▶ _GOAL OF THE EXERCISE_
Below are the records. Retype exactly the lines between the lines holding "SW1: button (RESET, SENS)" and "U2 pin IN-: none -> VLOAD", inclusive.

▶ _THE RECORDS_
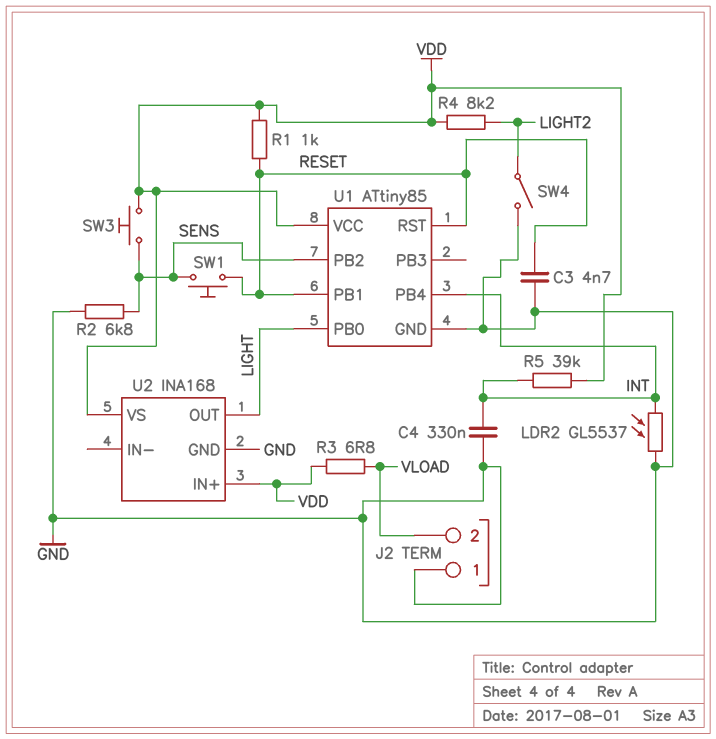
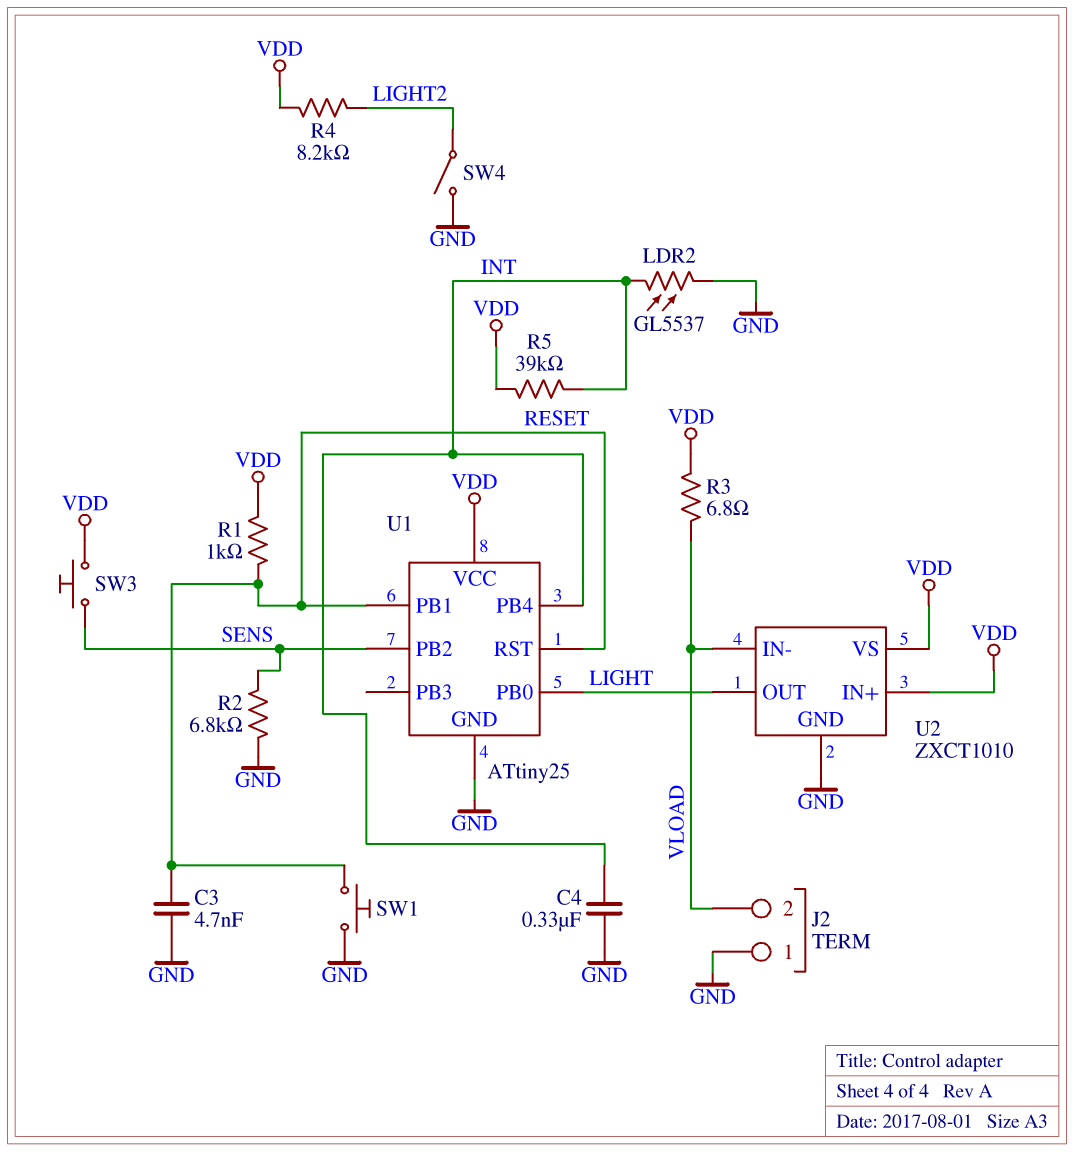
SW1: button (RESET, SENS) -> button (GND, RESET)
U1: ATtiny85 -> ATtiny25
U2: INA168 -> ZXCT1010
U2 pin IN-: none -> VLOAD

...

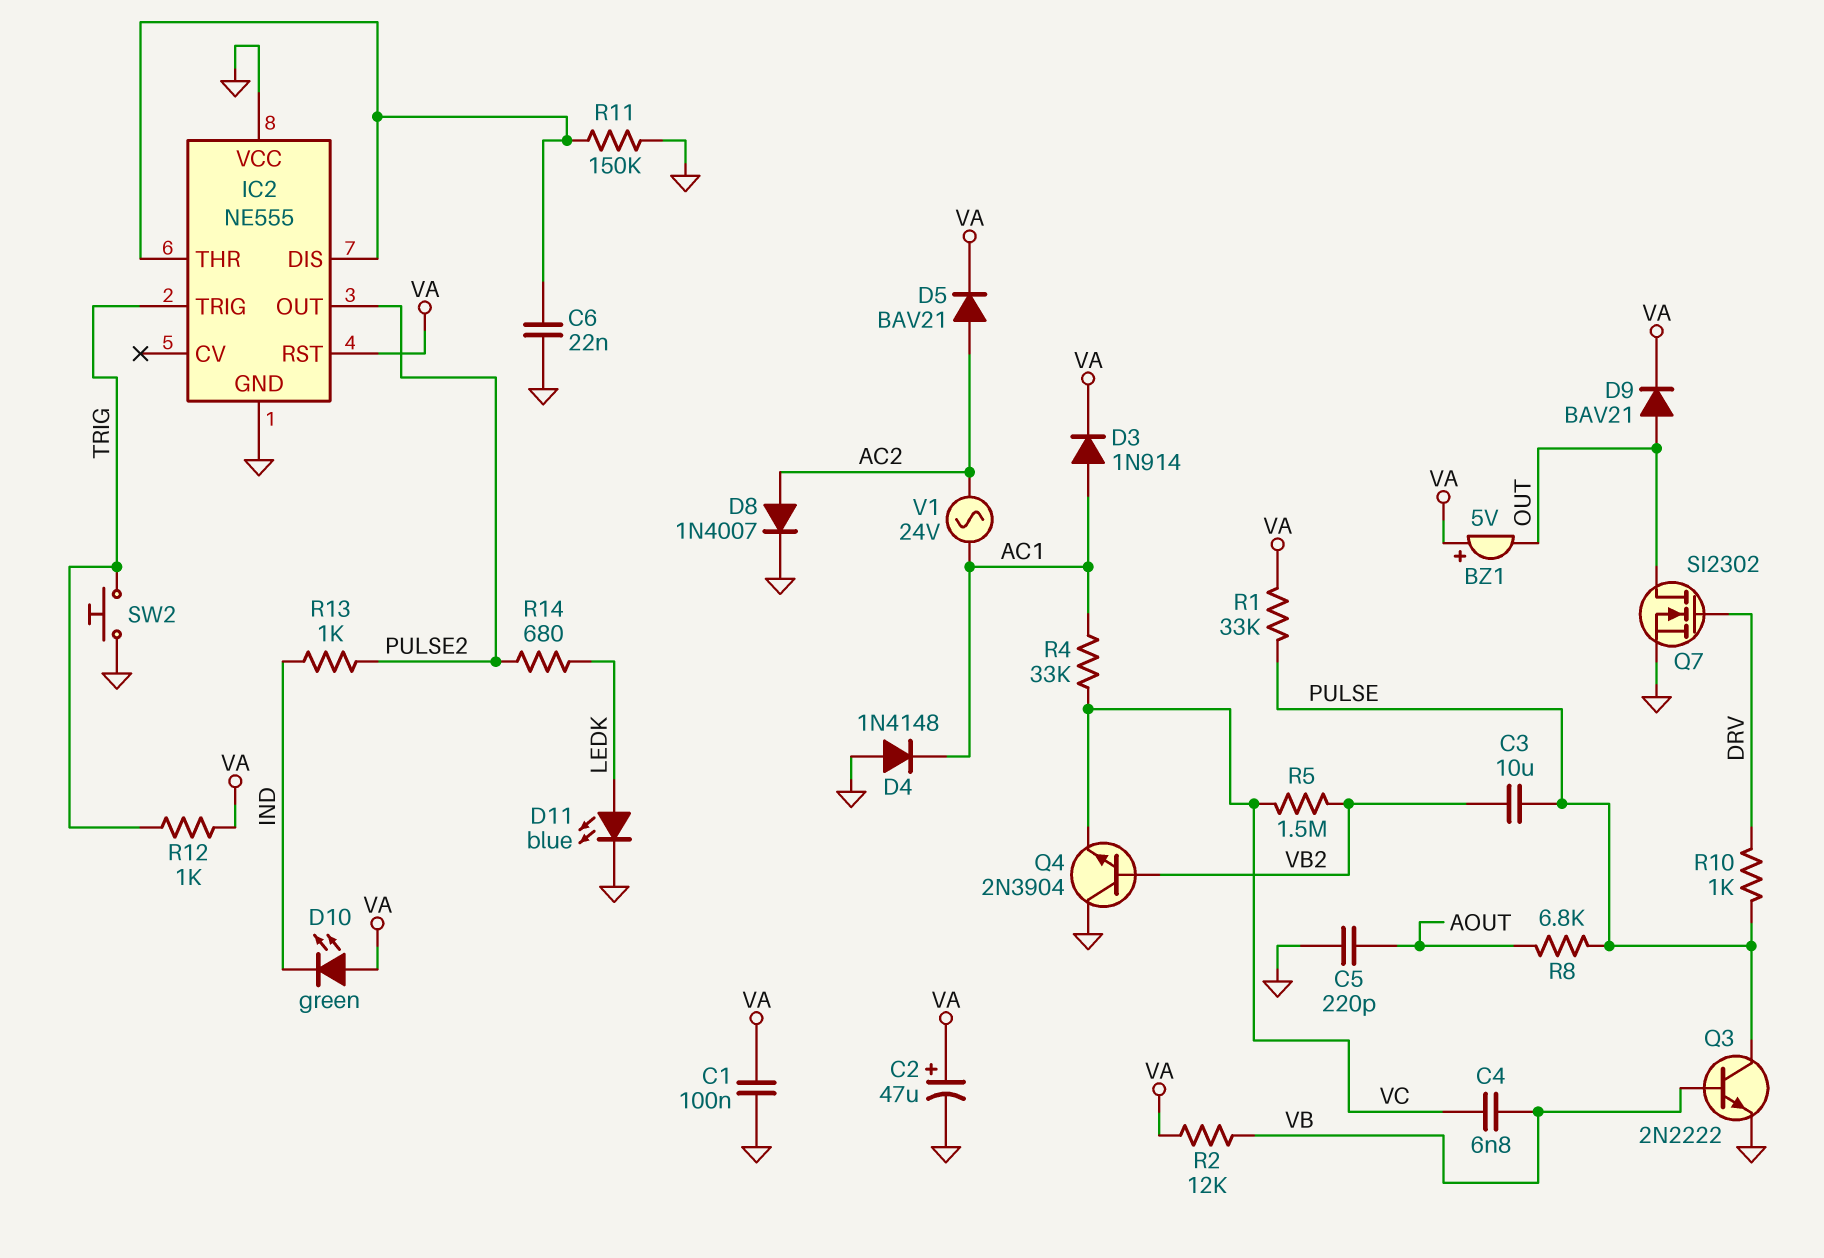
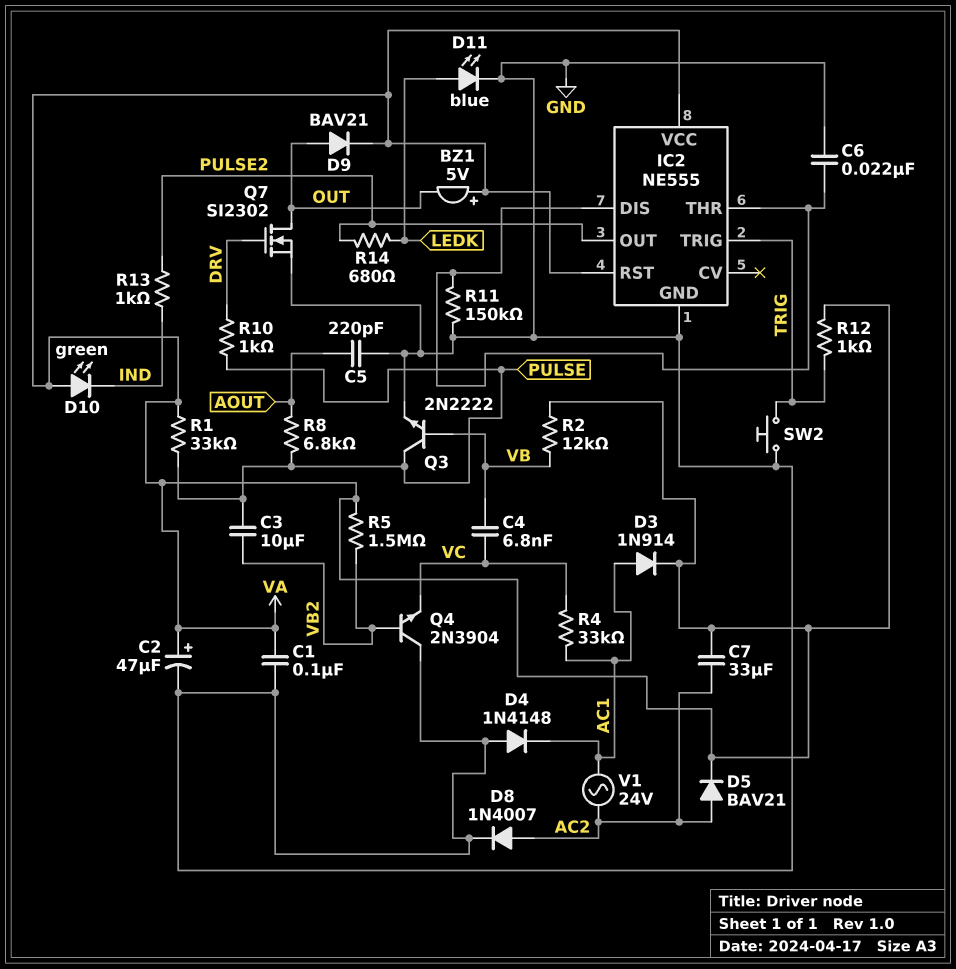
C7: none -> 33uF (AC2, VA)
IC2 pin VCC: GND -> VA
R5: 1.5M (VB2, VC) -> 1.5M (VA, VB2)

▶ _TASK ANSWER_
SW1: button (RESET, SENS) -> button (GND, RESET)
U1: ATtiny85 -> ATtiny25
U2: INA168 -> ZXCT1010
U2 pin IN-: none -> VLOAD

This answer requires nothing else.